- DIRECTIONS: Exact repetition of every record is required.

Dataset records
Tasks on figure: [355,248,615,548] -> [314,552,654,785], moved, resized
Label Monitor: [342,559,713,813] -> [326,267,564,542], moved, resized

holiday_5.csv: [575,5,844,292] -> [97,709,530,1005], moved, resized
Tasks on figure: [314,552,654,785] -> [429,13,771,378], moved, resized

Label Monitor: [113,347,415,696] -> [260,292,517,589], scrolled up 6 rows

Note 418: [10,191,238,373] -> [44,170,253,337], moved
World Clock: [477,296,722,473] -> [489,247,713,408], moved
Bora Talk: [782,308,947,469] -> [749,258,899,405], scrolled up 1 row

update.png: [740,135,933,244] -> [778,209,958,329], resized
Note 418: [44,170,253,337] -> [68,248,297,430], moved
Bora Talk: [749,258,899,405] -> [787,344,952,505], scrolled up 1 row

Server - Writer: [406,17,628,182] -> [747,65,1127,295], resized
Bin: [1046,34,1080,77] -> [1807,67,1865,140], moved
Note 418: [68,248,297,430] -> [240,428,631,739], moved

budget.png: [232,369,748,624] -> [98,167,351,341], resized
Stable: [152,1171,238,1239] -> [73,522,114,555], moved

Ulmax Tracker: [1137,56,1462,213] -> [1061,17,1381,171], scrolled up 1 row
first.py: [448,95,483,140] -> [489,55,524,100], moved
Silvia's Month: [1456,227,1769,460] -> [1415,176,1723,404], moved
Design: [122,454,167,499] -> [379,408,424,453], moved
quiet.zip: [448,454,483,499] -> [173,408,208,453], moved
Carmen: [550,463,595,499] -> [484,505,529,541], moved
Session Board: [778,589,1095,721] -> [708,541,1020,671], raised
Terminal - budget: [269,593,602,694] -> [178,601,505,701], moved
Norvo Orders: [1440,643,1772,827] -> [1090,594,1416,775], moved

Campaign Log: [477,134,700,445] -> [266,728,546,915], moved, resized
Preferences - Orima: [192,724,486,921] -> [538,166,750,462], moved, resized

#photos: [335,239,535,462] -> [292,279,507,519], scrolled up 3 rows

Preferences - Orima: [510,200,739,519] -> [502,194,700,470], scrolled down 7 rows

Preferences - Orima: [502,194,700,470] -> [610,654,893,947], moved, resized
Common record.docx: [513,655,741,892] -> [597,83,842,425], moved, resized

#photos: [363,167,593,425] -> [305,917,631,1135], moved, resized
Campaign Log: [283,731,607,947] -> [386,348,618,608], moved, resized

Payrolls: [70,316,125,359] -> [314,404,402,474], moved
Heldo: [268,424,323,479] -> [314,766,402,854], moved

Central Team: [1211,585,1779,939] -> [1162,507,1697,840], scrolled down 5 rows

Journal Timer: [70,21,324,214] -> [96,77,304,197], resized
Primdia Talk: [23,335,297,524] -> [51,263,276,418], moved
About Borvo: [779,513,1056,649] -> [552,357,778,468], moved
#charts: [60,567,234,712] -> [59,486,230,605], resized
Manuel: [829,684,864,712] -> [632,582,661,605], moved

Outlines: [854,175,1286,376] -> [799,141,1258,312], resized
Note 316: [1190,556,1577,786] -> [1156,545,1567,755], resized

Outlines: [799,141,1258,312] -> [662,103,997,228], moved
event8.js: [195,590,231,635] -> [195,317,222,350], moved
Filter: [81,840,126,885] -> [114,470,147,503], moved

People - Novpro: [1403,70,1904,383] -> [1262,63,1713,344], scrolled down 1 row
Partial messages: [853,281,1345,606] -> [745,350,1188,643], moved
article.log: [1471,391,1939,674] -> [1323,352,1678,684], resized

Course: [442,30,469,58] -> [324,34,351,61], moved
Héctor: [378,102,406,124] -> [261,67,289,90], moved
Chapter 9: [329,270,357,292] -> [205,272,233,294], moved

- OUTPUT OF THE TASK:
Tasks on figure: [355,248,615,548] -> [314,552,654,785], moved, resized
Label Monitor: [342,559,713,813] -> [326,267,564,542], moved, resized

holiday_5.csv: [575,5,844,292] -> [97,709,530,1005], moved, resized
Tasks on figure: [314,552,654,785] -> [429,13,771,378], moved, resized

Label Monitor: [113,347,415,696] -> [260,292,517,589], scrolled up 6 rows

Note 418: [10,191,238,373] -> [44,170,253,337], moved
World Clock: [477,296,722,473] -> [489,247,713,408], moved
Bora Talk: [782,308,947,469] -> [749,258,899,405], scrolled up 1 row

update.png: [740,135,933,244] -> [778,209,958,329], resized
Note 418: [44,170,253,337] -> [68,248,297,430], moved
Bora Talk: [749,258,899,405] -> [787,344,952,505], scrolled up 1 row

Server - Writer: [406,17,628,182] -> [747,65,1127,295], resized
Bin: [1046,34,1080,77] -> [1807,67,1865,140], moved
Note 418: [68,248,297,430] -> [240,428,631,739], moved

budget.png: [232,369,748,624] -> [98,167,351,341], resized
Stable: [152,1171,238,1239] -> [73,522,114,555], moved

Ulmax Tracker: [1137,56,1462,213] -> [1061,17,1381,171], scrolled up 1 row
first.py: [448,95,483,140] -> [489,55,524,100], moved
Silvia's Month: [1456,227,1769,460] -> [1415,176,1723,404], moved
Design: [122,454,167,499] -> [379,408,424,453], moved
quiet.zip: [448,454,483,499] -> [173,408,208,453], moved
Carmen: [550,463,595,499] -> [484,505,529,541], moved
Session Board: [778,589,1095,721] -> [708,541,1020,671], raised
Terminal - budget: [269,593,602,694] -> [178,601,505,701], moved
Norvo Orders: [1440,643,1772,827] -> [1090,594,1416,775], moved

Campaign Log: [477,134,700,445] -> [266,728,546,915], moved, resized
Preferences - Orima: [192,724,486,921] -> [538,166,750,462], moved, resized

#photos: [335,239,535,462] -> [292,279,507,519], scrolled up 3 rows

Preferences - Orima: [510,200,739,519] -> [502,194,700,470], scrolled down 7 rows

Preferences - Orima: [502,194,700,470] -> [610,654,893,947], moved, resized
Common record.docx: [513,655,741,892] -> [597,83,842,425], moved, resized

#photos: [363,167,593,425] -> [305,917,631,1135], moved, resized
Campaign Log: [283,731,607,947] -> [386,348,618,608], moved, resized

Payrolls: [70,316,125,359] -> [314,404,402,474], moved
Heldo: [268,424,323,479] -> [314,766,402,854], moved

Central Team: [1211,585,1779,939] -> [1162,507,1697,840], scrolled down 5 rows

Journal Timer: [70,21,324,214] -> [96,77,304,197], resized
Primdia Talk: [23,335,297,524] -> [51,263,276,418], moved
About Borvo: [779,513,1056,649] -> [552,357,778,468], moved
#charts: [60,567,234,712] -> [59,486,230,605], resized
Manuel: [829,684,864,712] -> [632,582,661,605], moved

Outlines: [854,175,1286,376] -> [799,141,1258,312], resized
Note 316: [1190,556,1577,786] -> [1156,545,1567,755], resized

Outlines: [799,141,1258,312] -> [662,103,997,228], moved
event8.js: [195,590,231,635] -> [195,317,222,350], moved
Filter: [81,840,126,885] -> [114,470,147,503], moved

People - Novpro: [1403,70,1904,383] -> [1262,63,1713,344], scrolled down 1 row
Partial messages: [853,281,1345,606] -> [745,350,1188,643], moved
article.log: [1471,391,1939,674] -> [1323,352,1678,684], resized

Course: [442,30,469,58] -> [324,34,351,61], moved
Héctor: [378,102,406,124] -> [261,67,289,90], moved
Chapter 9: [329,270,357,292] -> [205,272,233,294], moved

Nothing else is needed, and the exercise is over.